I'd like the data beneath this line reproduced exactly, without any of its images.

GIVEN RECORDS:
####################

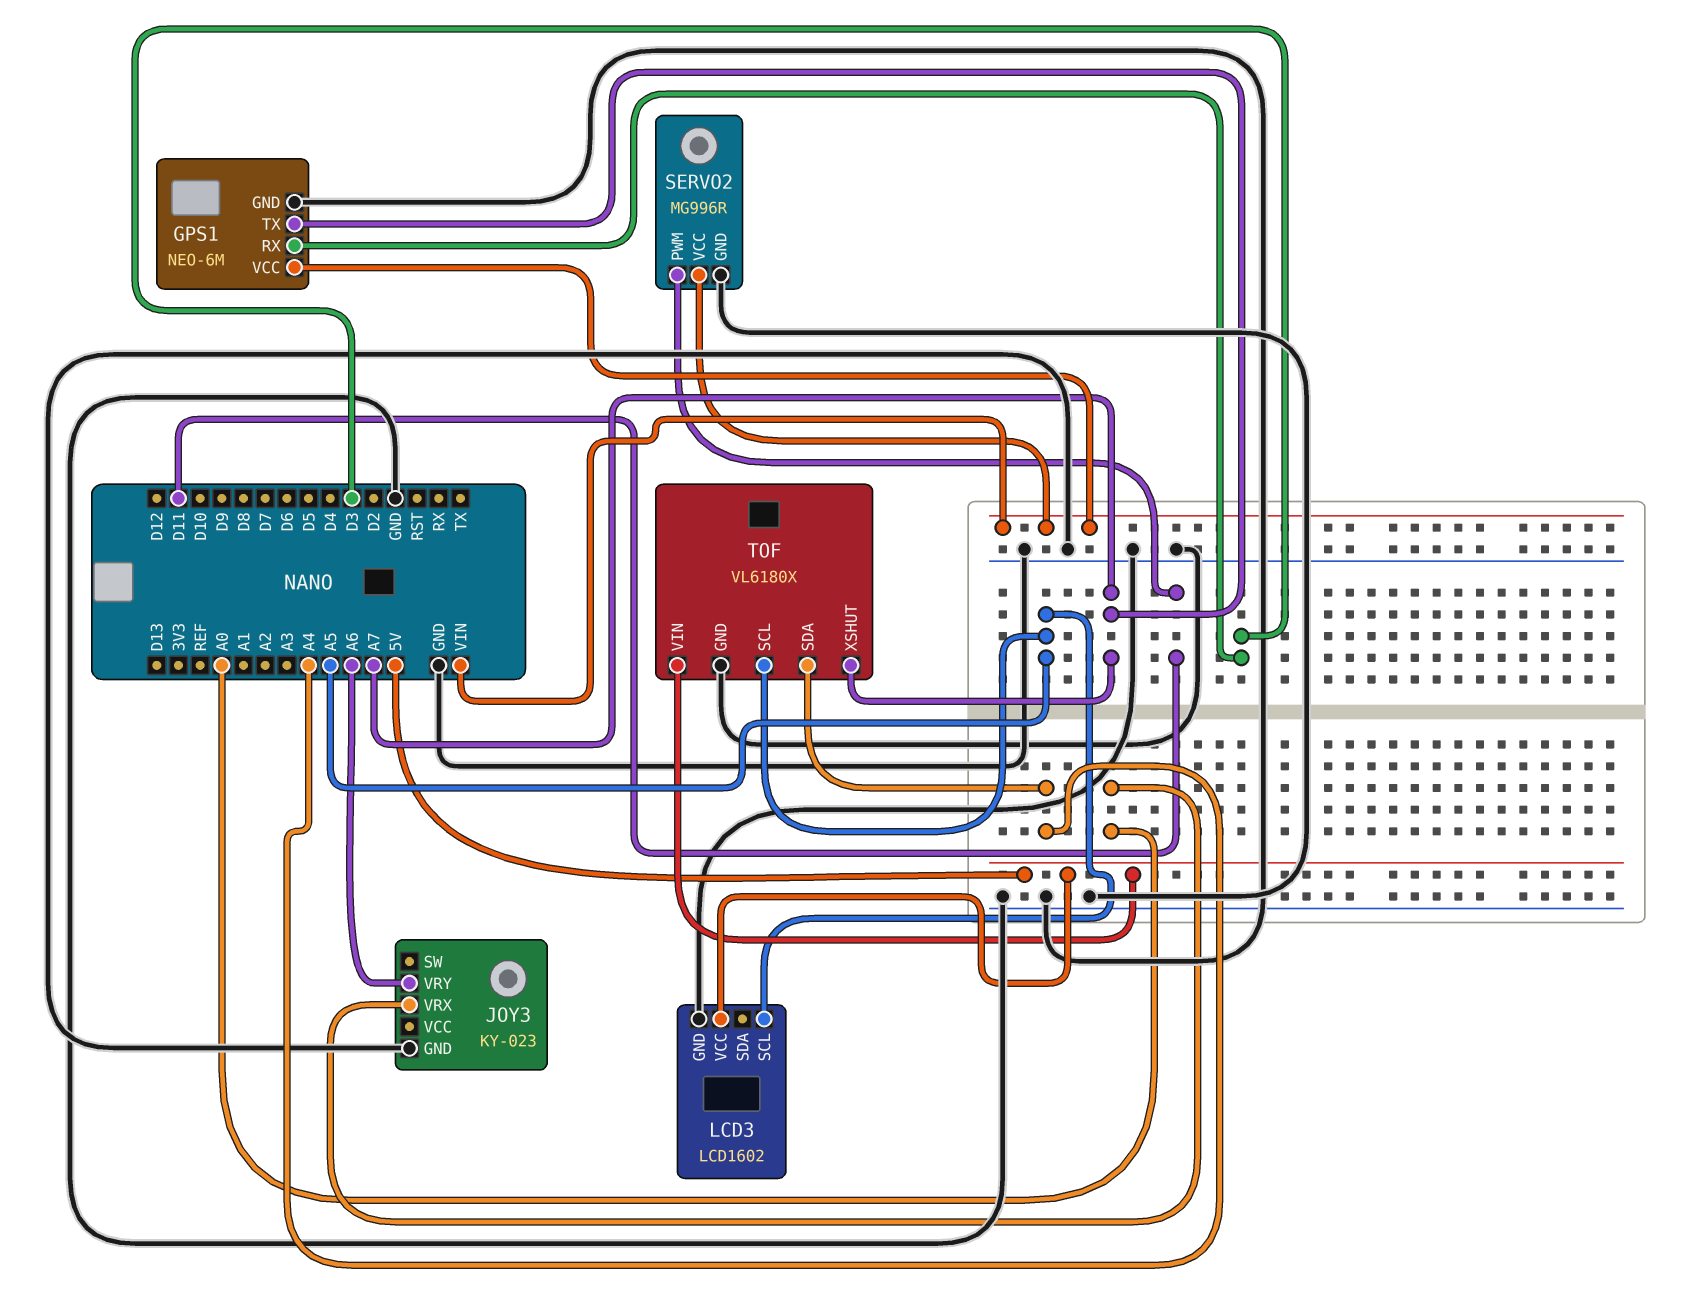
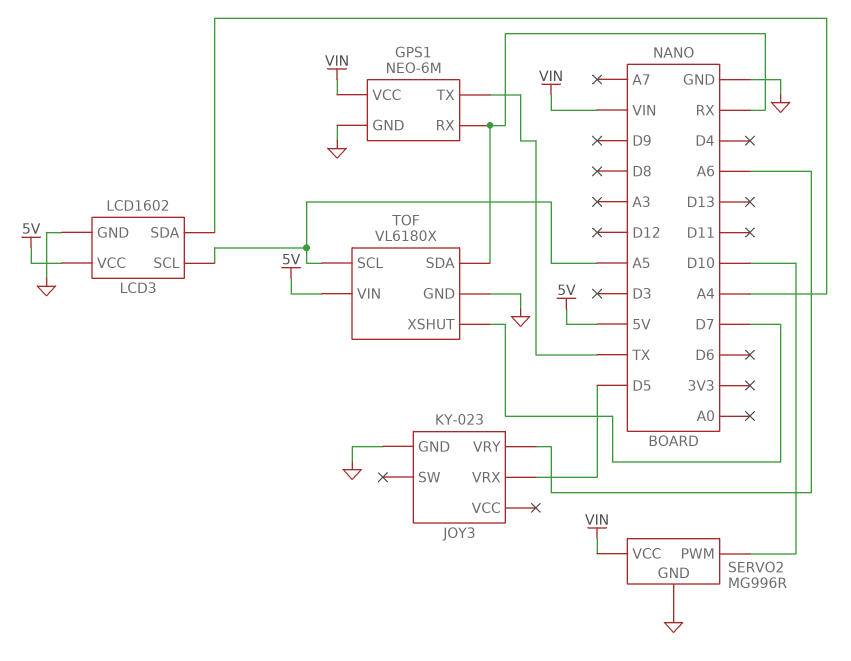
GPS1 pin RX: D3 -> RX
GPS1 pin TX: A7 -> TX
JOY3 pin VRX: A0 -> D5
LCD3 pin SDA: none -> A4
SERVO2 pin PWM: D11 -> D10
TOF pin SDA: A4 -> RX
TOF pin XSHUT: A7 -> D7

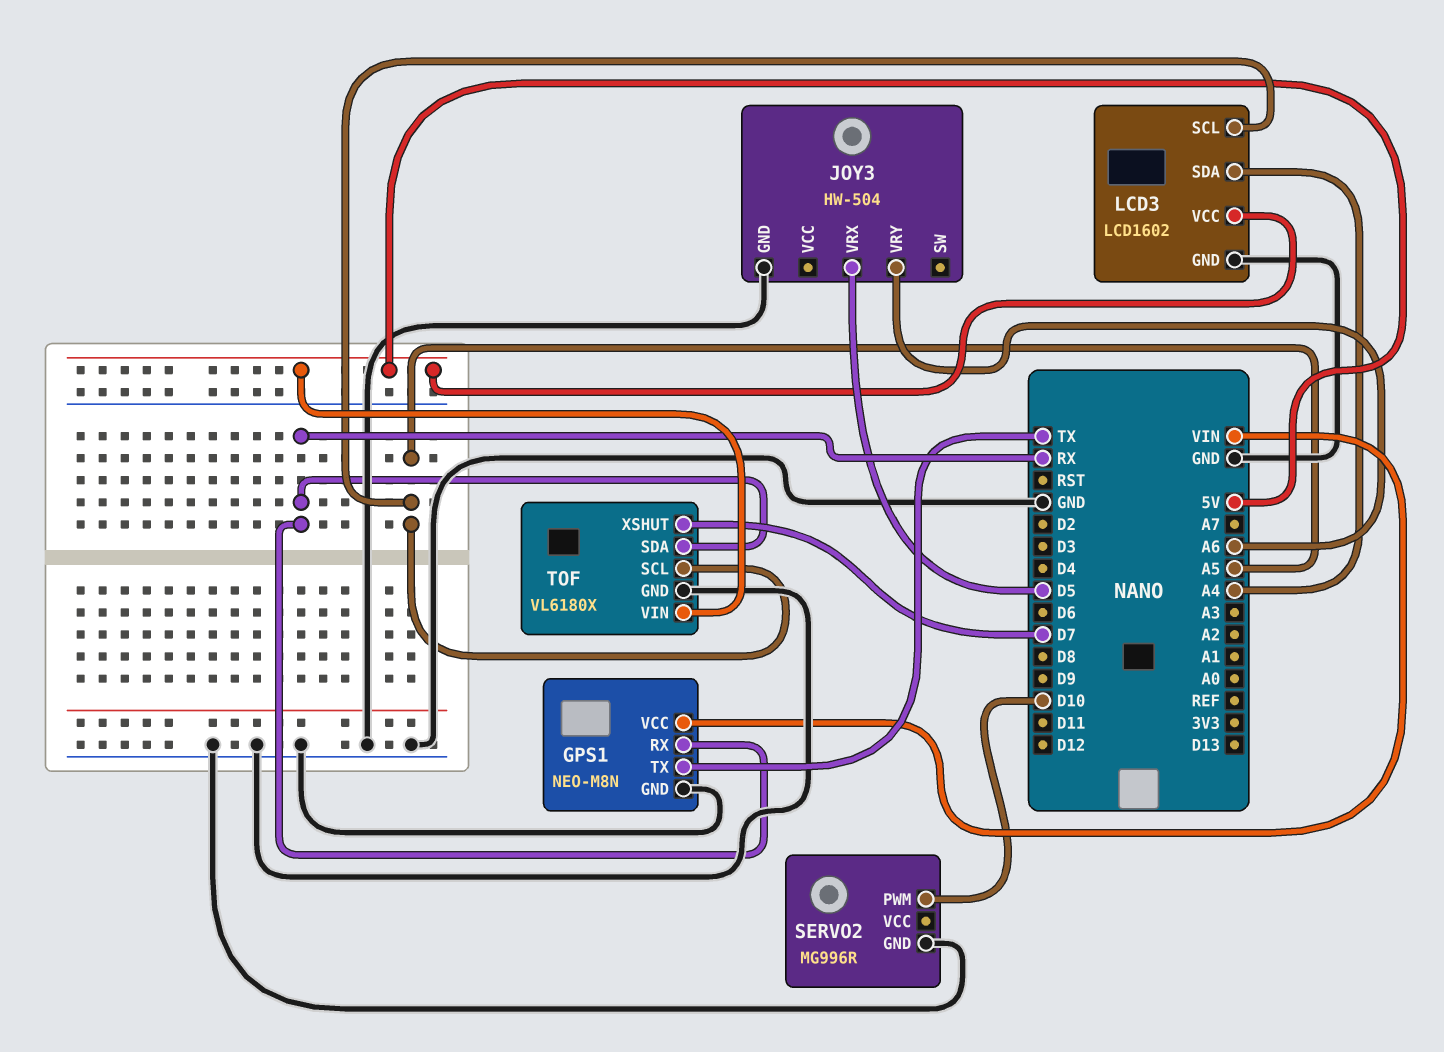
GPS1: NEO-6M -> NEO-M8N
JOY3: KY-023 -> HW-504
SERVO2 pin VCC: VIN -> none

####################

TASK SOLUTION:
GPS1 pin RX: D3 -> RX
GPS1 pin TX: A7 -> TX
JOY3 pin VRX: A0 -> D5
LCD3 pin SDA: none -> A4
SERVO2 pin PWM: D11 -> D10
TOF pin SDA: A4 -> RX
TOF pin XSHUT: A7 -> D7

GPS1: NEO-6M -> NEO-M8N
JOY3: KY-023 -> HW-504
SERVO2 pin VCC: VIN -> none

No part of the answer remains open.